◆ **PROBLEM TO SOLVE**
Only lines that contain the word "camera" belong in the answer; copy them from the records below.

Image change detection data:
+===+
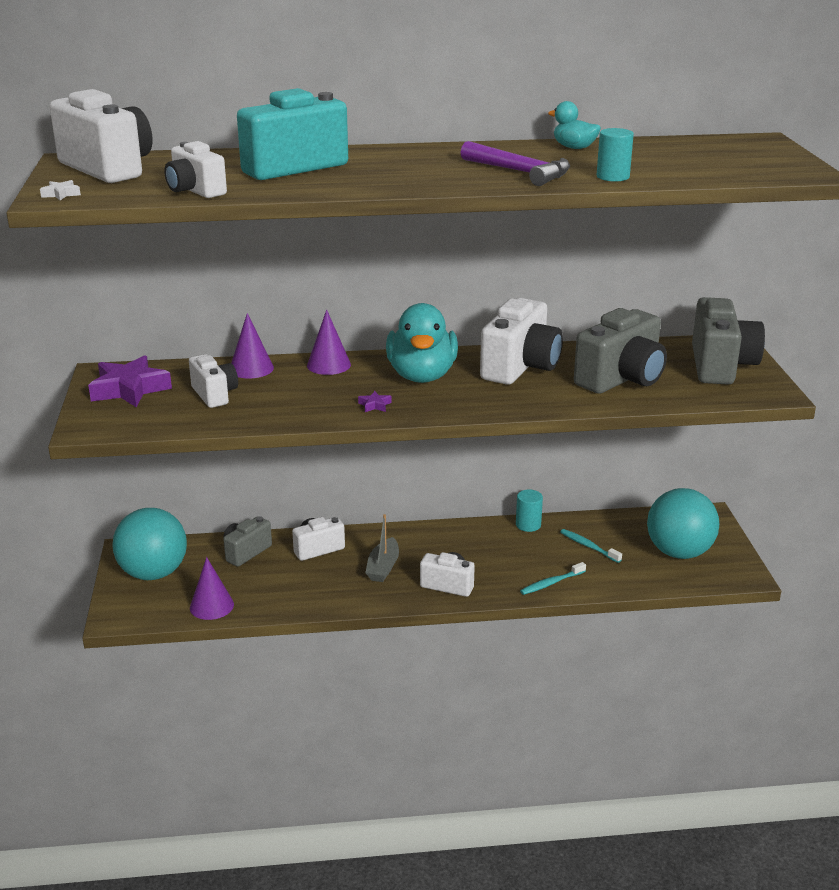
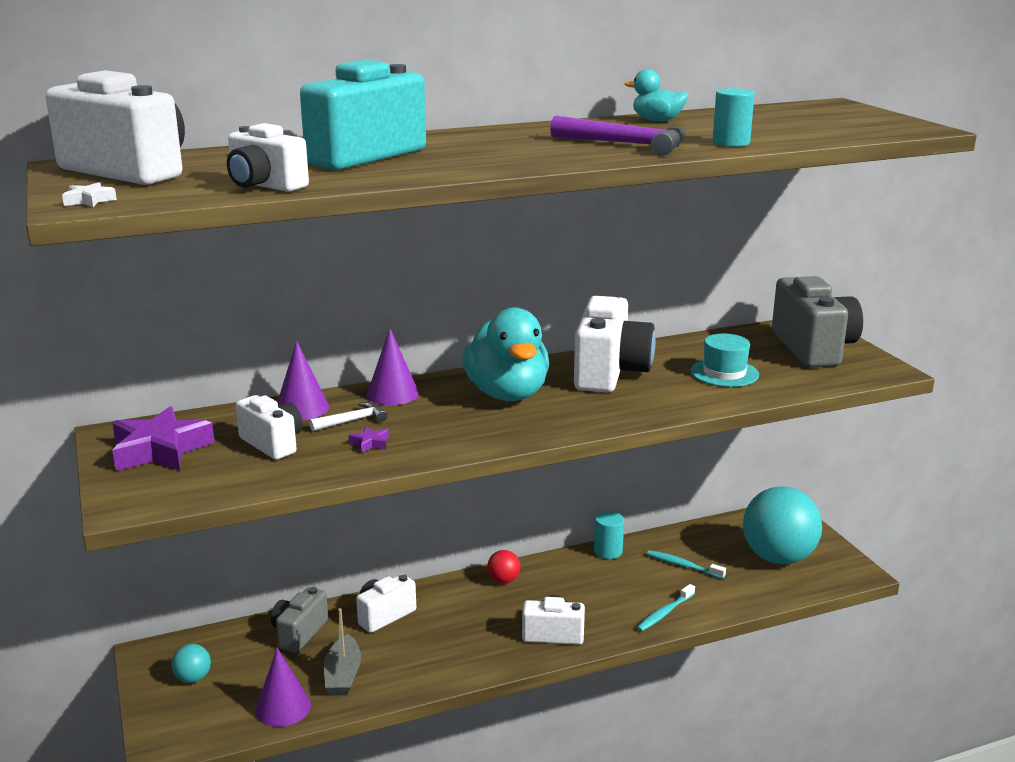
camera: 15 degrees left, 5 degrees down
(153, 573) = (193, 678): turquoise ball -> turquoise ball, size x0.42
(285, 383) = (352, 421): none -> white hammer
(375, 405) = (473, 433): purple star -> purple star (370, 443)
(383, 567) = (470, 625): grey boat -> grey boat (343, 675)
(427, 536) = (503, 580): none -> red ball
(621, 379) = (724, 373): grey camera -> turquoise hat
+===+
◆ **TASK RESPONSE**
camera: 15 degrees left, 5 degrees down
(621, 379) = (724, 373): grey camera -> turquoise hat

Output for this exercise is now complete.